What is needed: Write out the listing word for word, from its start through the line that contains "No, fuzzy red", including that line, and leave the pictures out.

Recorded data:

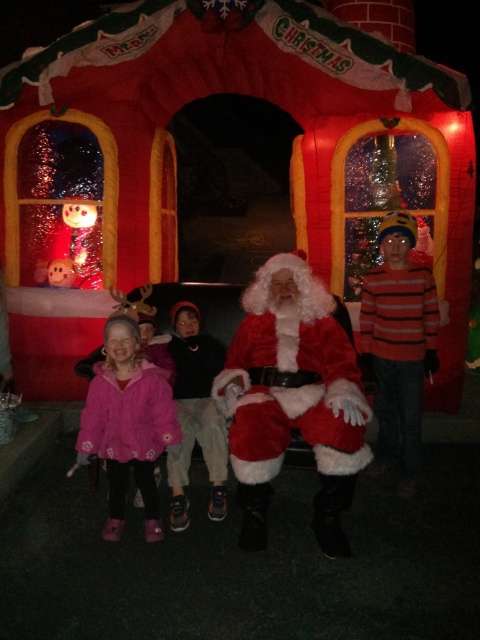
Between point (363, 339) and point (307, 422), which one is positioned behind?

Positioned behind is point (363, 339).

Describe the element at coordinates (294, 396) in the screenshot. The height and width of the screenshot is (640, 480). I see `fuzzy white santa at center` at that location.

Locate an element on the screen. This screenshot has width=480, height=640. fuzzy white santa at center is located at coordinates (294, 396).

Between point (287, 266) and point (142, 401), which one is positioned behind?

Point (287, 266)

Between fuzzy white santa at center and pink fleece jacket at lower left, which one has more height?

With more height is fuzzy white santa at center.

Who is more forward, (311, 289) or (144, 374)?

Point (144, 374) is more forward.

I want to click on fuzzy white santa at center, so click(x=294, y=396).

Does fuzzy red santa at center appear on the right side of pink fleece jacket at lower left?

Yes, fuzzy red santa at center is to the right of pink fleece jacket at lower left.

Does fuzzy red santa at center have a lesser width compared to pink fleece jacket at lower left?

No, fuzzy red santa at center is not thinner than pink fleece jacket at lower left.

Where is `fuzzy red santa at center`? fuzzy red santa at center is located at coordinates (291, 397).

Where is `fuzzy red santa at center`? The image size is (480, 640). fuzzy red santa at center is located at coordinates (291, 397).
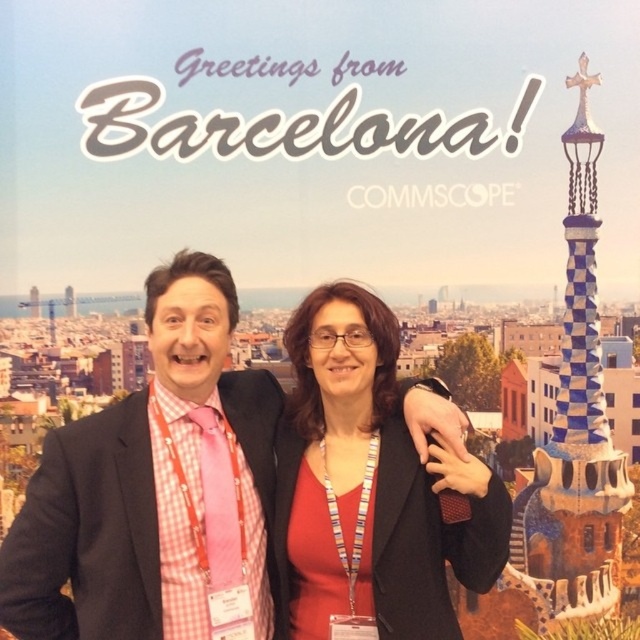
Does pink checkered shirt at center appear under matte black jacket at center?

Indeed, pink checkered shirt at center is positioned under matte black jacket at center.

Looking at this image, does pink checkered shirt at center have a greater height compared to matte black jacket at center?

Yes, pink checkered shirt at center is taller than matte black jacket at center.

This screenshot has width=640, height=640. I want to click on pink checkered shirt at center, so click(154, 486).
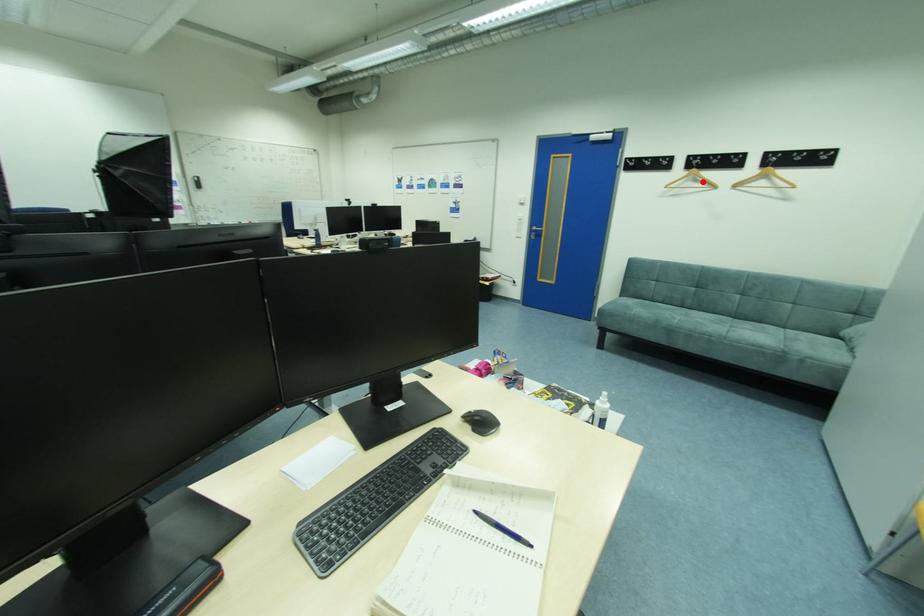
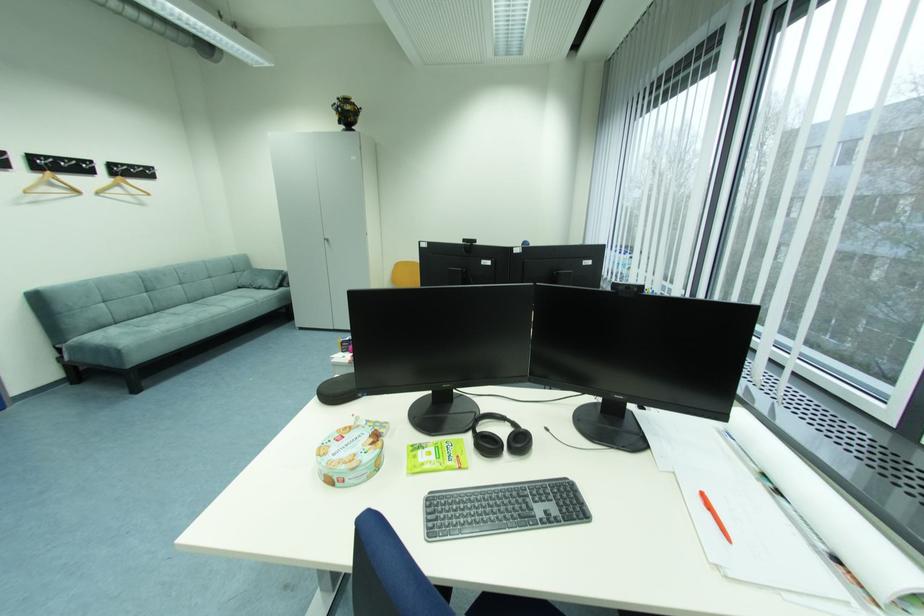
The point at the highlighted location is marked in the first image. Where is the corresponding point in the second image?

(59, 185)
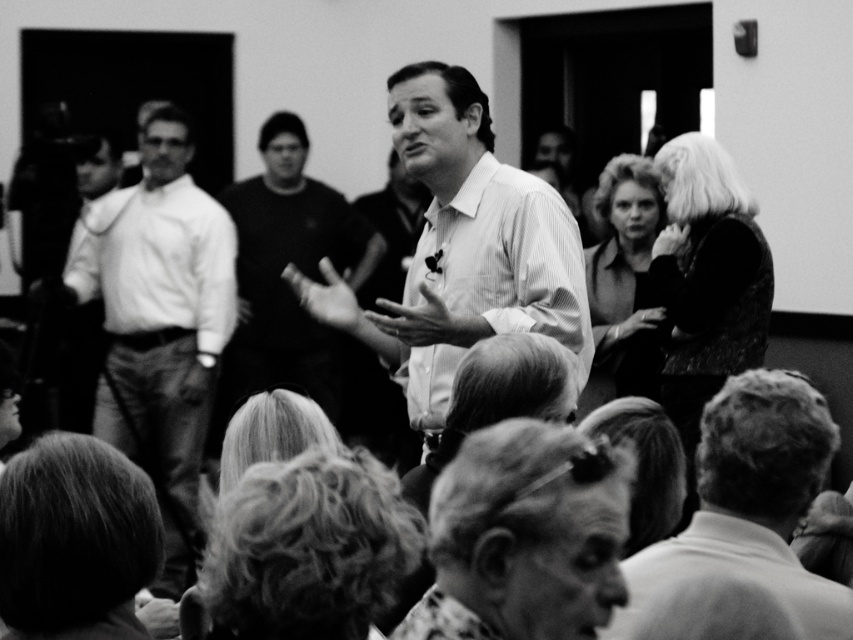
Question: Is smooth white shirt at left above gray hair at lower center?

Choices:
 (A) no
 (B) yes

Answer: (B)

Question: Does curly hair at center appear on the left side of white shirt at center?

Choices:
 (A) no
 (B) yes

Answer: (A)

Question: Which point is closer to the camera taking this photo?

Choices:
 (A) (268, 554)
 (B) (96, 513)

Answer: (A)

Question: Which point is closer to the camera?

Choices:
 (A) smooth hair at lower left
 (B) velvet black dress at upper right
 (C) white shirt at center

Answer: (A)

Question: Considering the relative positions of smooth white shirt at lower right and smooth hair at lower left in the image provided, where is smooth white shirt at lower right located with respect to smooth hair at lower left?

Choices:
 (A) right
 (B) left

Answer: (A)

Question: Among these objects, which one is farthest from the camera?

Choices:
 (A) smooth black dress at upper center
 (B) smooth white shirt at left
 (C) velvet black dress at upper right
 (D) curly hair at center

Answer: (B)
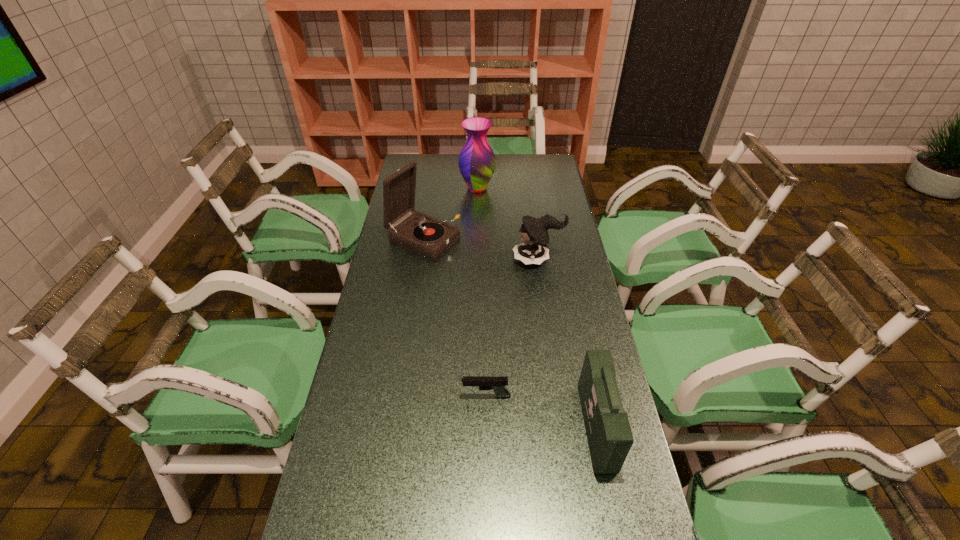
What are the coordinates of `free space between the shortest object and the first-aid kit` in the screenshot? It's located at (541, 412).

I want to click on free spot between the doll and the first-aid kit, so point(567,343).

Locate an element on the screen. free space between the shortest object and the phonograph record is located at coordinates (455, 318).

Where is `object that ranks as the closest to the doll`? object that ranks as the closest to the doll is located at coordinates (424, 235).

Identify which object is located as the third nearest to the first-aid kit. Please provide its 2D coordinates. Your answer should be formatted as a tuple, i.e. [(x, y)], where the tuple contains the x and y coordinates of a point satisfying the conditions above.

[(424, 235)]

Written solution:
Between point (363, 339) and point (307, 422), which one is positioned behind?

Positioned behind is point (363, 339).

Describe the element at coordinates (294, 396) in the screenshot. The height and width of the screenshot is (640, 480). I see `fuzzy white santa at center` at that location.

Locate an element on the screen. This screenshot has width=480, height=640. fuzzy white santa at center is located at coordinates (294, 396).

Between point (287, 266) and point (142, 401), which one is positioned behind?

Point (287, 266)

Between fuzzy white santa at center and pink fleece jacket at lower left, which one has more height?

With more height is fuzzy white santa at center.

Who is more forward, (311, 289) or (144, 374)?

Point (144, 374) is more forward.

I want to click on fuzzy white santa at center, so click(x=294, y=396).

Does fuzzy red santa at center appear on the right side of pink fleece jacket at lower left?

Yes, fuzzy red santa at center is to the right of pink fleece jacket at lower left.

Does fuzzy red santa at center have a lesser width compared to pink fleece jacket at lower left?

No, fuzzy red santa at center is not thinner than pink fleece jacket at lower left.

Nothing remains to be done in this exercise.